* DATASET EXCERPTS
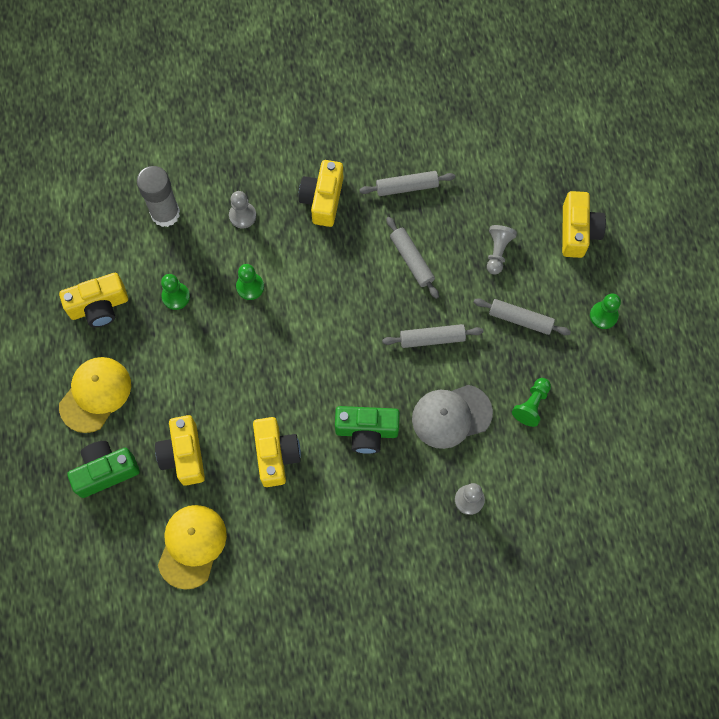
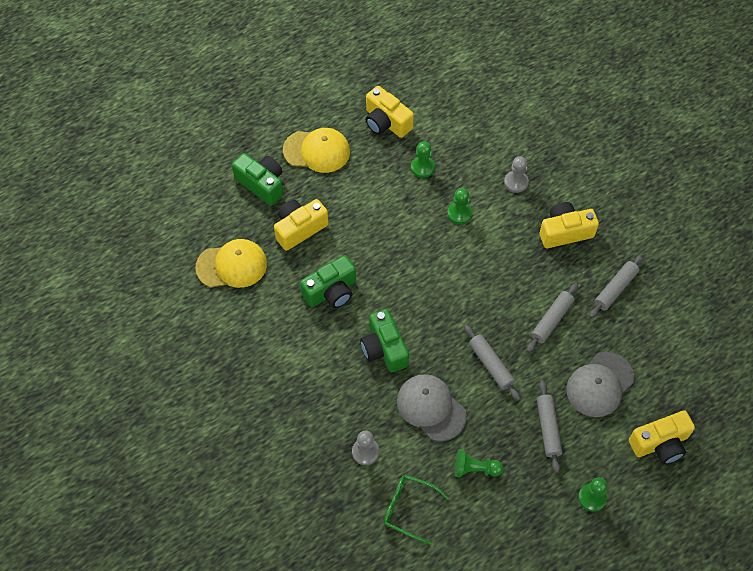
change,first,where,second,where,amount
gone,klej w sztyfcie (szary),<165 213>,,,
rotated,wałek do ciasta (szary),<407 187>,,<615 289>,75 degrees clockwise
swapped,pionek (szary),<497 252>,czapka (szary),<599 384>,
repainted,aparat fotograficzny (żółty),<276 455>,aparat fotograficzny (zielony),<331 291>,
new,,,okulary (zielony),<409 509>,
* * *
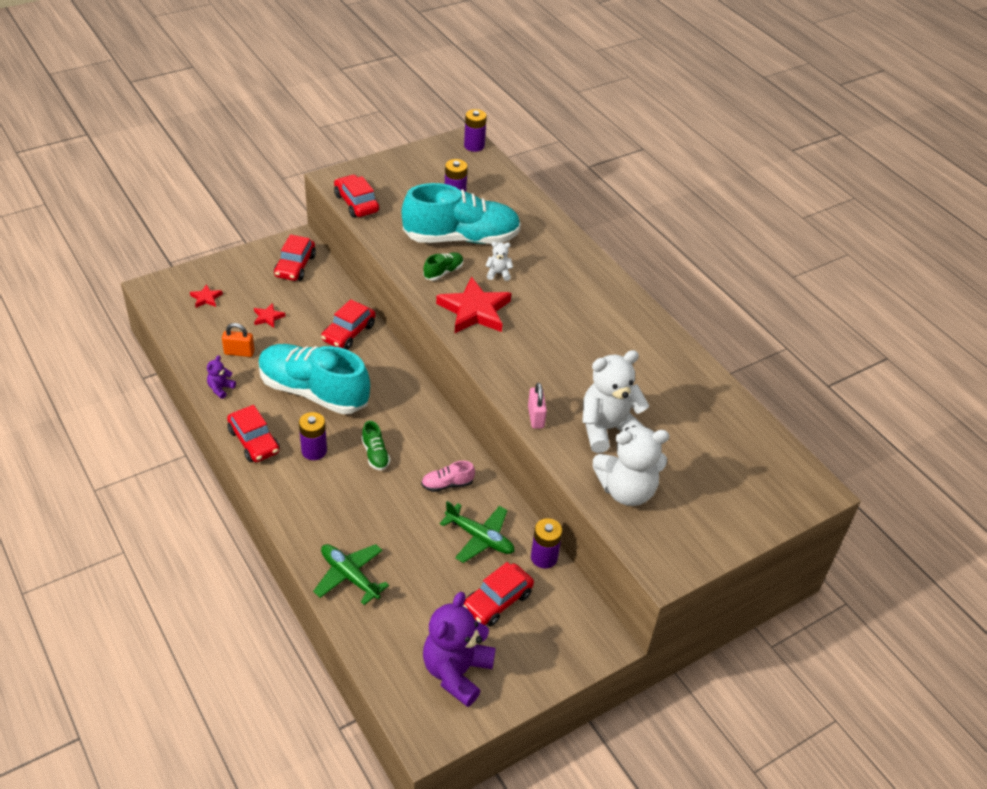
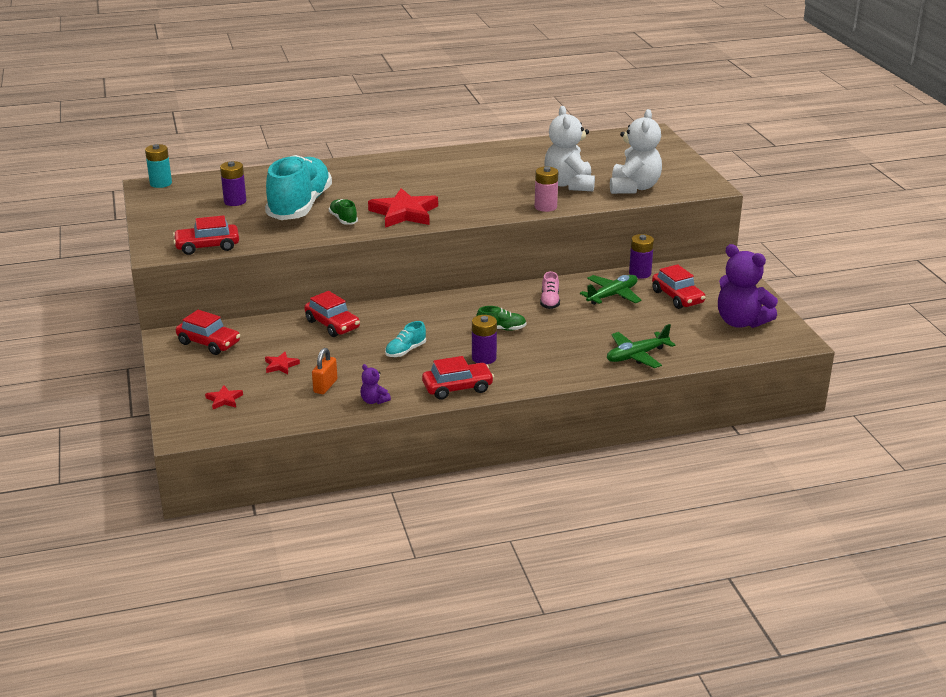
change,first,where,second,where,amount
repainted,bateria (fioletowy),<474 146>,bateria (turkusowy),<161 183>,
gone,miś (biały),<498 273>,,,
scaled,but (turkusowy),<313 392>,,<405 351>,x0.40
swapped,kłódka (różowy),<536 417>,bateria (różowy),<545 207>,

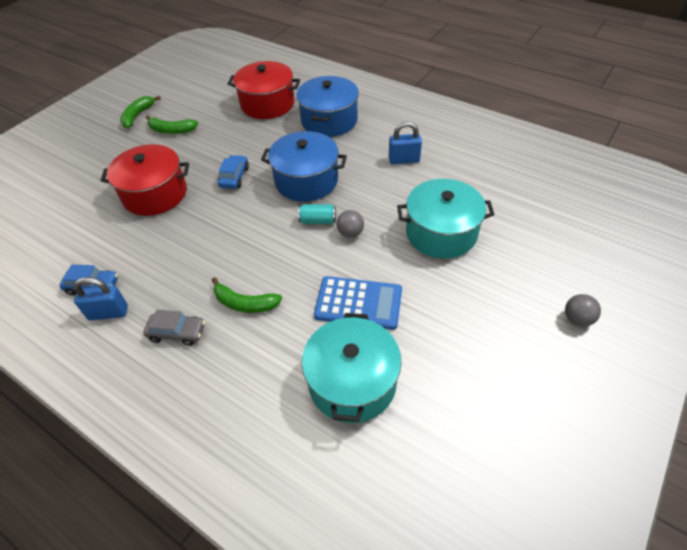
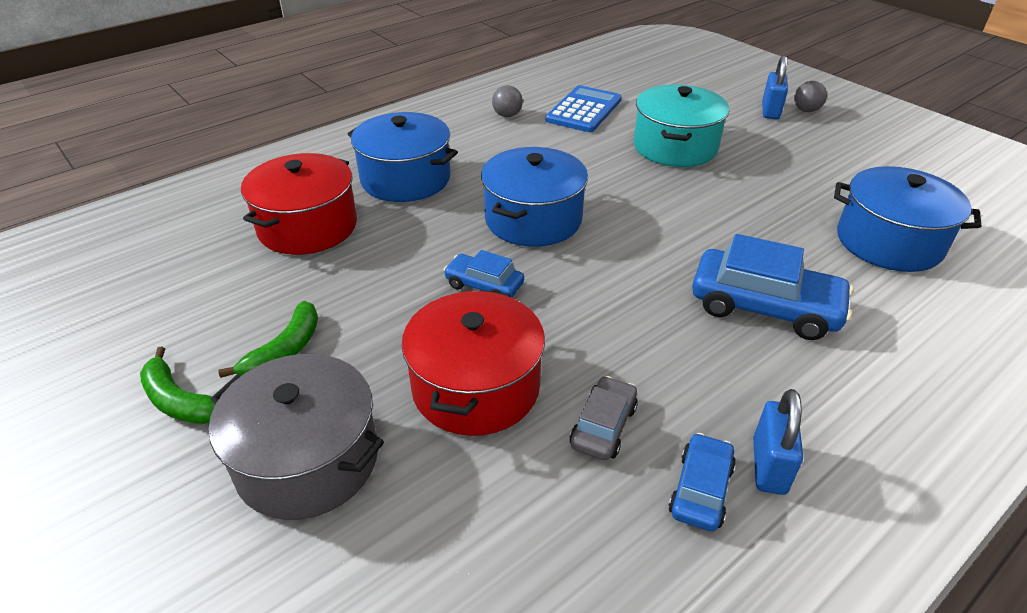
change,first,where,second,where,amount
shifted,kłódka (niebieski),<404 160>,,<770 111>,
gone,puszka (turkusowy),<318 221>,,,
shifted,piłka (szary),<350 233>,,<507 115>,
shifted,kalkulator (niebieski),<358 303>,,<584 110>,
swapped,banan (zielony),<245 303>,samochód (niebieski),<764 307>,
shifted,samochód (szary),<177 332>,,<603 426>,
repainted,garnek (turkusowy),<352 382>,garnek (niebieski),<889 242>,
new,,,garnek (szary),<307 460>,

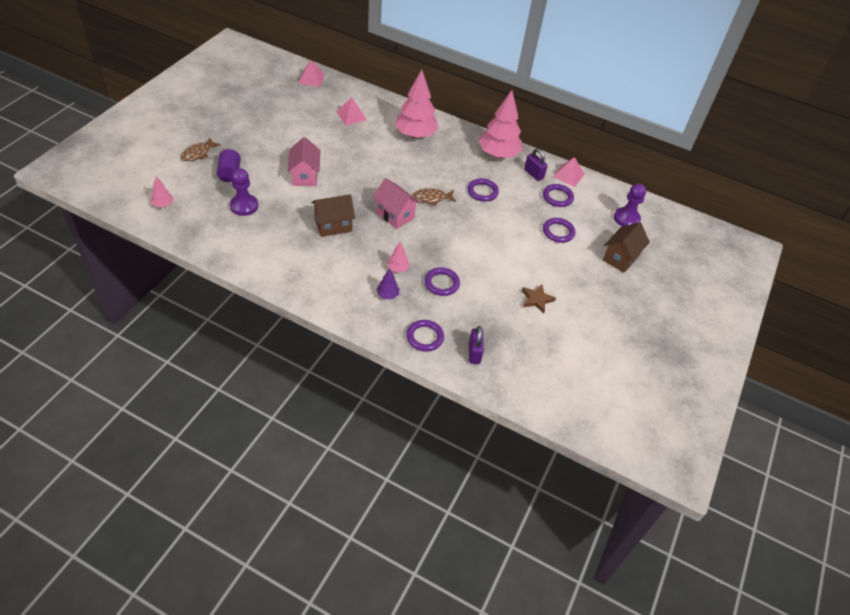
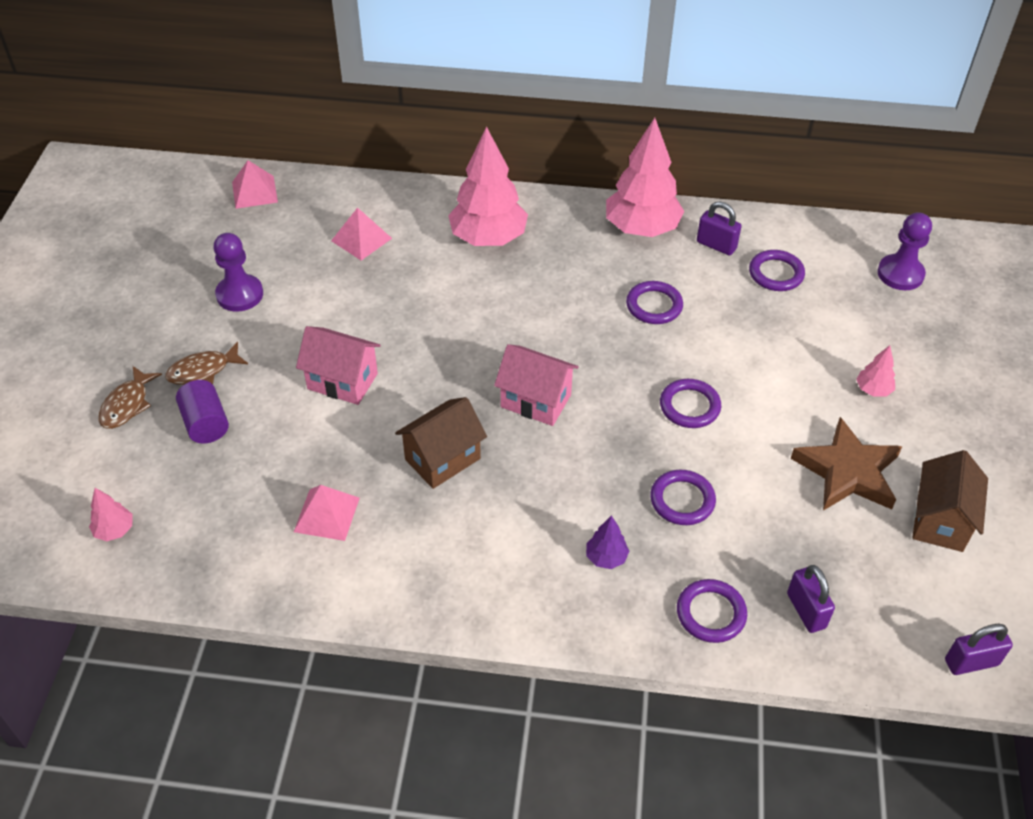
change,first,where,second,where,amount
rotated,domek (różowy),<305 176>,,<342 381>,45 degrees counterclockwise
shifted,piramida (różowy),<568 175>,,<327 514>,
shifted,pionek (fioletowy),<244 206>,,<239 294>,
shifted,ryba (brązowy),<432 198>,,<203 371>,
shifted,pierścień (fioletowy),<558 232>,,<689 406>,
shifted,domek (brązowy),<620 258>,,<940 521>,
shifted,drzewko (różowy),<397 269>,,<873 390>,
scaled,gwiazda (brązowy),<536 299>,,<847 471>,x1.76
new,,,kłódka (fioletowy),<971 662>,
* * *
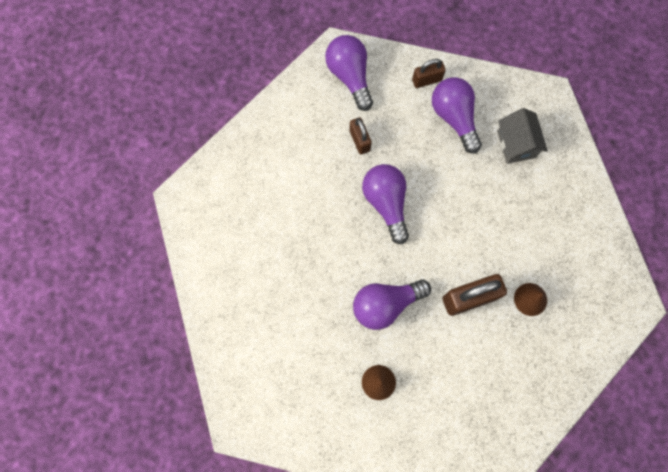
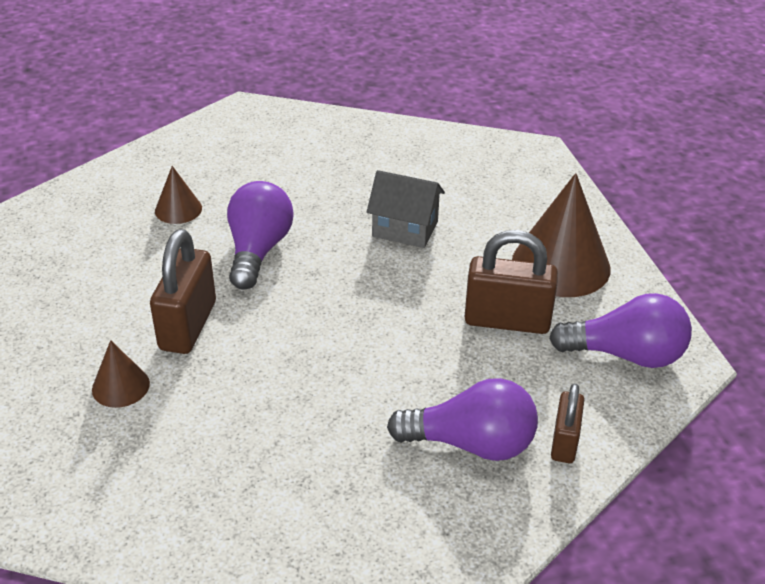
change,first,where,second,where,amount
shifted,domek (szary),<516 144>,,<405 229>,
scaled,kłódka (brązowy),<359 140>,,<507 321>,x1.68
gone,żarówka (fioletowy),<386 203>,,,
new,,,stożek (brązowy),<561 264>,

* EXERCISE REQUIREMENTS
Show every line above where "turkusowy" is found.

* PROBLEM SOLUTION
repainted,bateria (fioletowy),<474 146>,bateria (turkusowy),<161 183>,
scaled,but (turkusowy),<313 392>,,<405 351>,x0.40
gone,puszka (turkusowy),<318 221>,,,
repainted,garnek (turkusowy),<352 382>,garnek (niebieski),<889 242>,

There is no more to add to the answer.